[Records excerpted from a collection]
- Opening Delimiter -

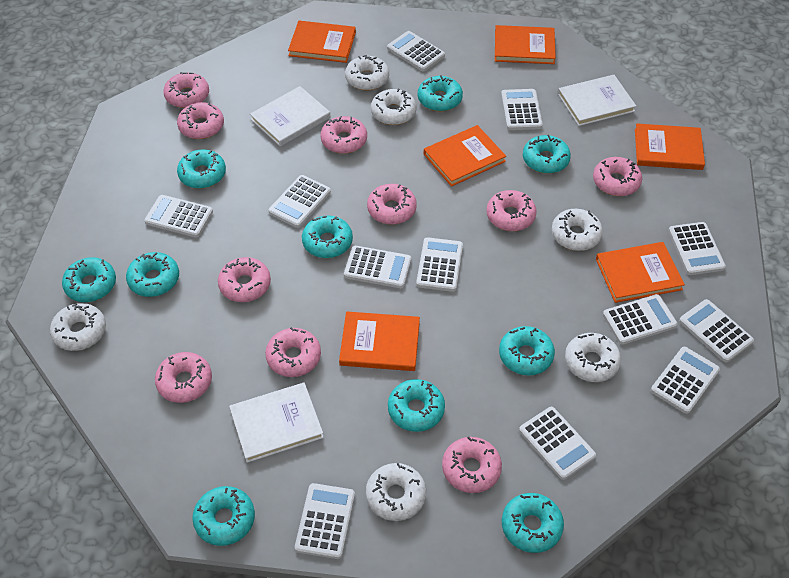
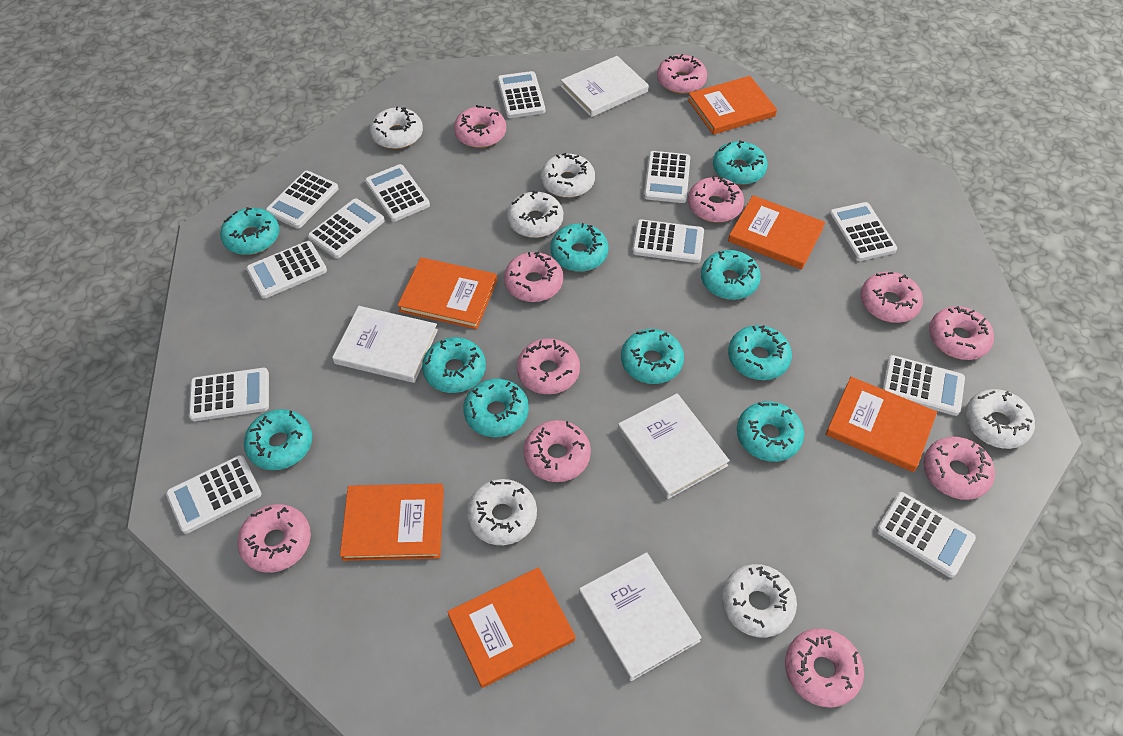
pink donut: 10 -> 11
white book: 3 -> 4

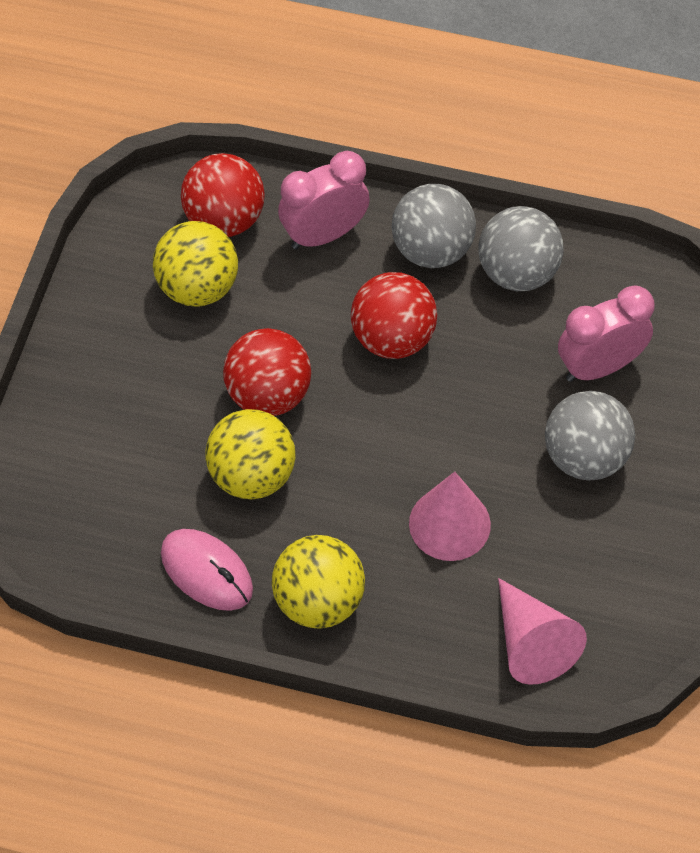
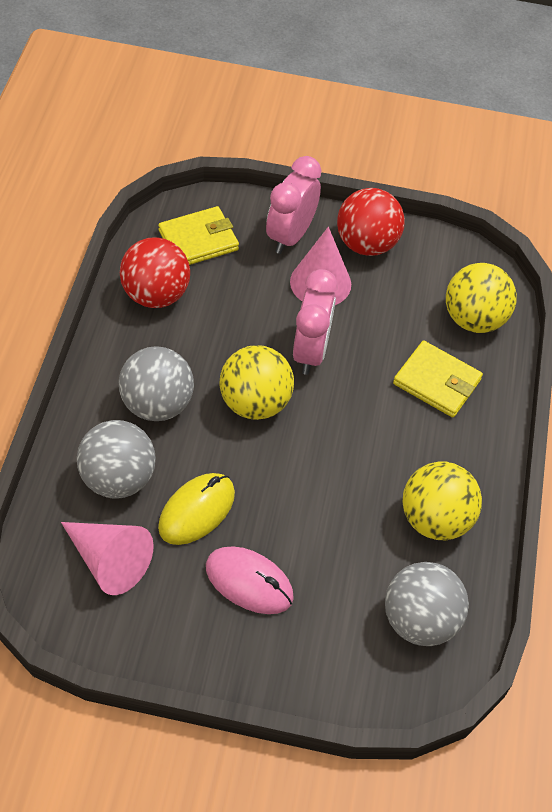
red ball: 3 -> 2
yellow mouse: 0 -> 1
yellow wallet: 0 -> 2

- Closing Delimiter -
- Opening Delimiter -

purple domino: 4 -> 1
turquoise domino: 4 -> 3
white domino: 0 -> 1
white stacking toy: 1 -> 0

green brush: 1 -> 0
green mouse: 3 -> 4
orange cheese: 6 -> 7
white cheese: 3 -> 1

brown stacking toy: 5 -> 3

- Closing Delimiter -

### Description of the task
Output only the count of lines in the data containing "white".

### Answer for the task
4